▸ What you are asked to do
Nothing but the lines below between the line holding "(597, 257) = (532, 218): white" and the line holding "(87, 177) = (250, 456): yellow", inclusive, should appear in the answer, each set down exactly.

★ ★ ★ ★

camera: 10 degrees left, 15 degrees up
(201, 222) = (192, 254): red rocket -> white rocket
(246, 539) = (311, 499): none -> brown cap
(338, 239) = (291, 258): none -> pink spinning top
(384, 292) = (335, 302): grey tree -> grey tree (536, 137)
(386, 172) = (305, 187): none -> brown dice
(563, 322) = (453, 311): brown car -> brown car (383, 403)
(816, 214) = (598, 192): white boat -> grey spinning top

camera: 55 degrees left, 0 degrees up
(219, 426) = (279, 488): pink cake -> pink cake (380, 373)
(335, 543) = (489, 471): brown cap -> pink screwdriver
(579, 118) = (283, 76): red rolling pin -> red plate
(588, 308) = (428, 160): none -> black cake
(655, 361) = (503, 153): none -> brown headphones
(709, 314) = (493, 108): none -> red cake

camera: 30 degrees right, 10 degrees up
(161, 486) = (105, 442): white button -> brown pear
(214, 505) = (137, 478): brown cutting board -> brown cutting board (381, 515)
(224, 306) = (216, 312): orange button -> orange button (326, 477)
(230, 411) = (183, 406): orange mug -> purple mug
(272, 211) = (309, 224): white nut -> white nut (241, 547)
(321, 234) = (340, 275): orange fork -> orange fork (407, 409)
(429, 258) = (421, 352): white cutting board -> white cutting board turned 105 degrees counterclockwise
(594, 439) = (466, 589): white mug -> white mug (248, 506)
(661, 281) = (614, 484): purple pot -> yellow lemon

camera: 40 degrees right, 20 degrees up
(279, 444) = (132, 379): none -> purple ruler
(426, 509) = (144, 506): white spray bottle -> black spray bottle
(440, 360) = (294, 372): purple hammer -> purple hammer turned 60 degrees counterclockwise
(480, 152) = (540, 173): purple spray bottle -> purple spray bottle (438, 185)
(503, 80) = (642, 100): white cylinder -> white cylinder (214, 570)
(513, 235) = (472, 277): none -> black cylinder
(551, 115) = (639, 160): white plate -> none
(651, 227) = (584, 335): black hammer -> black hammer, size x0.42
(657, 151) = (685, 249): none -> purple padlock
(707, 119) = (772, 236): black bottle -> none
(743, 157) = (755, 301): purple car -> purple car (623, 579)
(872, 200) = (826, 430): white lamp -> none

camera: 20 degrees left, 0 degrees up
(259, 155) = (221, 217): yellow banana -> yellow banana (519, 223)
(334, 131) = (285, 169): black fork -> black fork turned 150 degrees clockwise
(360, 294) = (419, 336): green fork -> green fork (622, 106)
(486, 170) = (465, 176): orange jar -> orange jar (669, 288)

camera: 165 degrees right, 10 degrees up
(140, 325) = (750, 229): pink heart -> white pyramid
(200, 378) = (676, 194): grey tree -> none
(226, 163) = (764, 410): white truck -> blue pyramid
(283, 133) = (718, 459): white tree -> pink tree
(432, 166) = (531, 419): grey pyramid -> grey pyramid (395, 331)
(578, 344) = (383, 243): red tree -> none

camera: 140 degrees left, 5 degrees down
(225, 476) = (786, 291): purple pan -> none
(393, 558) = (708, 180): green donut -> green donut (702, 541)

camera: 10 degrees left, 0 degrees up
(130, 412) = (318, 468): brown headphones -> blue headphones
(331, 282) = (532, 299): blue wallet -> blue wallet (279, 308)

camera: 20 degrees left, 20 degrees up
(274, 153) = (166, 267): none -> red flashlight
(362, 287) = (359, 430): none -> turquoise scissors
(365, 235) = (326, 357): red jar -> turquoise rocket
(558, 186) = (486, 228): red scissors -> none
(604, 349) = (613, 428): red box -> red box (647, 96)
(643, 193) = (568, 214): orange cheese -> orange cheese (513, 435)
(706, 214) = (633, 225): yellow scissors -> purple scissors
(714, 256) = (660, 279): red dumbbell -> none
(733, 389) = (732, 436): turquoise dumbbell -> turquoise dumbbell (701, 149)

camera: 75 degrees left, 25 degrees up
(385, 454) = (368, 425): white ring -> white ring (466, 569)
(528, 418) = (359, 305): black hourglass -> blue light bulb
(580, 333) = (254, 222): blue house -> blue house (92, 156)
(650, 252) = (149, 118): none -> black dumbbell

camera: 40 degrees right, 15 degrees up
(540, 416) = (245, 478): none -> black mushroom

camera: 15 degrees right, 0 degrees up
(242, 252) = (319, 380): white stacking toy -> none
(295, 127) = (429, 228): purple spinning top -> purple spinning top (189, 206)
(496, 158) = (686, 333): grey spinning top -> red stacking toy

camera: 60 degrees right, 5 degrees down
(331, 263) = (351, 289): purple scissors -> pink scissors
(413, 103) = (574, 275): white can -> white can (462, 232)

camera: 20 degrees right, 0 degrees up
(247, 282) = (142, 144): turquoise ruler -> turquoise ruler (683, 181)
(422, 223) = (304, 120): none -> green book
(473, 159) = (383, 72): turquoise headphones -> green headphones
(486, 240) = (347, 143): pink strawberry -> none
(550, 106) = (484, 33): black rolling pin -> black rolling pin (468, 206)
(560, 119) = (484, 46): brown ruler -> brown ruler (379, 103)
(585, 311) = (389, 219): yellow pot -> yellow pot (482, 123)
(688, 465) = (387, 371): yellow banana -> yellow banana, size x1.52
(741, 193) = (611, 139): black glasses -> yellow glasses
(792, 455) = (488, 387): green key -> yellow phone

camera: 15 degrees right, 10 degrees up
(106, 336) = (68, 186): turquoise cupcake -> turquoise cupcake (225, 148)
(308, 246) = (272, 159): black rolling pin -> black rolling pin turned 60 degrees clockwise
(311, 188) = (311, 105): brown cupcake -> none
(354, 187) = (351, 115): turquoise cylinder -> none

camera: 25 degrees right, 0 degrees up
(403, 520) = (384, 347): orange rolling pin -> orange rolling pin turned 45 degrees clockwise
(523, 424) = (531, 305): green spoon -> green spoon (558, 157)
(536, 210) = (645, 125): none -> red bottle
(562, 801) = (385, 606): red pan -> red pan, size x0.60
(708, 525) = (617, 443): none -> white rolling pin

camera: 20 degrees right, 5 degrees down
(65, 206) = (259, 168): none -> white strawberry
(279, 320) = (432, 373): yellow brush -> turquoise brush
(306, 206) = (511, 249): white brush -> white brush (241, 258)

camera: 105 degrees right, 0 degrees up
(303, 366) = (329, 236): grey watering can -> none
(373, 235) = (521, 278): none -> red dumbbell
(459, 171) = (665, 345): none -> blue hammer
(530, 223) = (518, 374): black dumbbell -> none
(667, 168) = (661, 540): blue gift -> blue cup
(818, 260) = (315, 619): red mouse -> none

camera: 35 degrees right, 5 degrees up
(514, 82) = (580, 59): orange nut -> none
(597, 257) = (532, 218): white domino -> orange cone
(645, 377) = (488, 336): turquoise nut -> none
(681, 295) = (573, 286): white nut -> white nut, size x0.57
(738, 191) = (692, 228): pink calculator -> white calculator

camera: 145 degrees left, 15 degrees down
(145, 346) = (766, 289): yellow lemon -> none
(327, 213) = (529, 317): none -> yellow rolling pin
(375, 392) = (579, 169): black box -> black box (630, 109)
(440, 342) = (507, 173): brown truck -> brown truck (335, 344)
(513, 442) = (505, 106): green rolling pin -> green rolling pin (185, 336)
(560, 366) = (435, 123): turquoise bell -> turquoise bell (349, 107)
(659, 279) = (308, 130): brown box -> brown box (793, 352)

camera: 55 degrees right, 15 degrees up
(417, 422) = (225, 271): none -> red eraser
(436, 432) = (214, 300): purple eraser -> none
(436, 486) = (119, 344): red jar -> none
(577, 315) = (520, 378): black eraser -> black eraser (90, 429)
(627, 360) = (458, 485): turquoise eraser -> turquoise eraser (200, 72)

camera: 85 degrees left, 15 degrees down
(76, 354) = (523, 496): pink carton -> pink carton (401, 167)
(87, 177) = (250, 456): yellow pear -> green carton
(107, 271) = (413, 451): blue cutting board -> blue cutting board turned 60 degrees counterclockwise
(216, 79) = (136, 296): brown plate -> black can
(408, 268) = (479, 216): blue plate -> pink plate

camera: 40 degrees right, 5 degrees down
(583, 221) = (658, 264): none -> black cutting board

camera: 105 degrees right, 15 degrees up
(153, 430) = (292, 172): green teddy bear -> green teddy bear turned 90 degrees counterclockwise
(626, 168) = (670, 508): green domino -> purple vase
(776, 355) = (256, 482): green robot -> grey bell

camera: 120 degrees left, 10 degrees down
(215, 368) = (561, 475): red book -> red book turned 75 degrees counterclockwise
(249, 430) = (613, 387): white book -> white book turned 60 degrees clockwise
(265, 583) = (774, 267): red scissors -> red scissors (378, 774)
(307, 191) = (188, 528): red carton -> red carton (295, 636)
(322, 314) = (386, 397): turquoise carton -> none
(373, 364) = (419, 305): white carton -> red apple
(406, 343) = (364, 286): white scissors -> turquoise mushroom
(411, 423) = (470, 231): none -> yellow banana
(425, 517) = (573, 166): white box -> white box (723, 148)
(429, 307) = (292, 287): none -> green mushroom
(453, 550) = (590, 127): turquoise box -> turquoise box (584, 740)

★ ★ ★ ★

▸ Answer for this exercise
(597, 257) = (532, 218): white domino -> orange cone
(645, 377) = (488, 336): turquoise nut -> none
(681, 295) = (573, 286): white nut -> white nut, size x0.57
(738, 191) = (692, 228): pink calculator -> white calculator

camera: 145 degrees left, 15 degrees down
(145, 346) = (766, 289): yellow lemon -> none
(327, 213) = (529, 317): none -> yellow rolling pin
(375, 392) = (579, 169): black box -> black box (630, 109)
(440, 342) = (507, 173): brown truck -> brown truck (335, 344)
(513, 442) = (505, 106): green rolling pin -> green rolling pin (185, 336)
(560, 366) = (435, 123): turquoise bell -> turquoise bell (349, 107)
(659, 279) = (308, 130): brown box -> brown box (793, 352)

camera: 55 degrees right, 15 degrees up
(417, 422) = (225, 271): none -> red eraser
(436, 432) = (214, 300): purple eraser -> none
(436, 486) = (119, 344): red jar -> none
(577, 315) = (520, 378): black eraser -> black eraser (90, 429)
(627, 360) = (458, 485): turquoise eraser -> turquoise eraser (200, 72)

camera: 85 degrees left, 15 degrees down
(76, 354) = (523, 496): pink carton -> pink carton (401, 167)
(87, 177) = (250, 456): yellow pear -> green carton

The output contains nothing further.